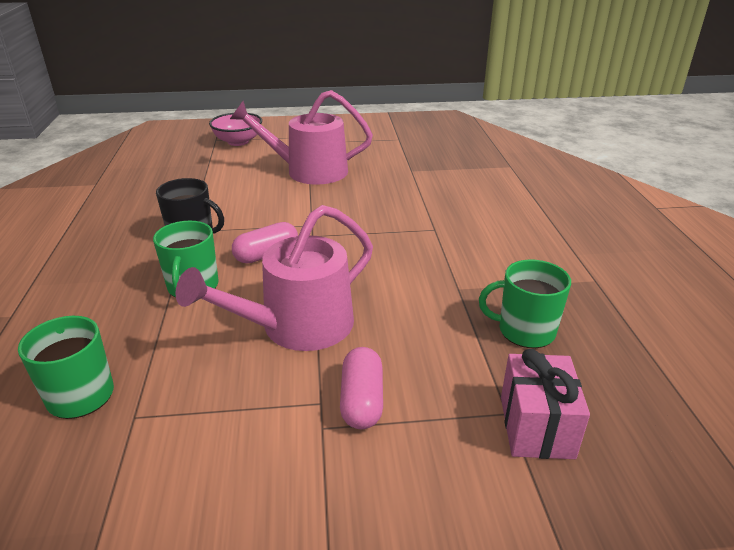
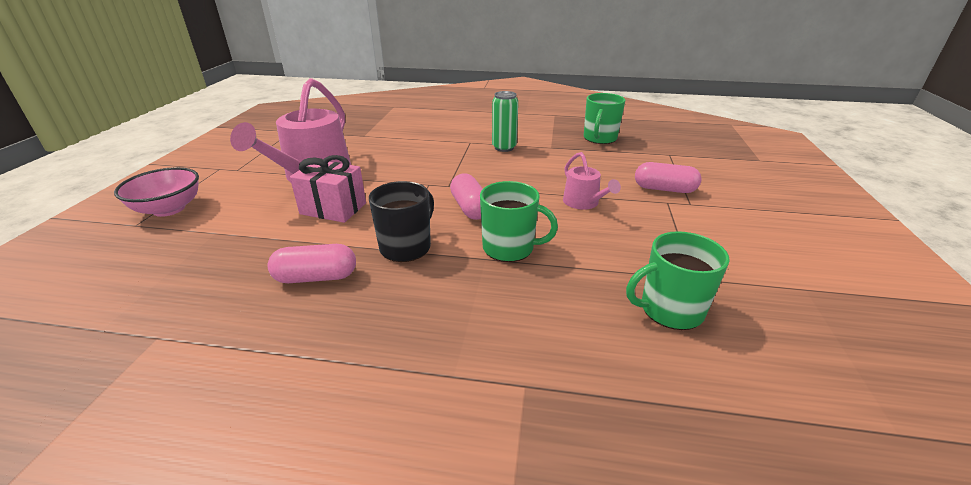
camera: 75 degrees left, 0 degrees up
pink watering can [175,205,373,351] -> pink watering can [563,152,621,210], size x0.50
pink gift [501,349,590,459] -> pink gift moved to [290,155,366,223]
none -> pink capsule [267,244,356,283]
none -> green can [492,91,518,152]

→ **EXERCISE PROMPT**
Taking each record in turn, retype it exactly and drop any picture.

→ **SOLUTION BELOW**
camera: 75 degrees left, 0 degrees up
pink watering can [175,205,373,351] -> pink watering can [563,152,621,210], size x0.50
pink gift [501,349,590,459] -> pink gift moved to [290,155,366,223]
none -> pink capsule [267,244,356,283]
none -> green can [492,91,518,152]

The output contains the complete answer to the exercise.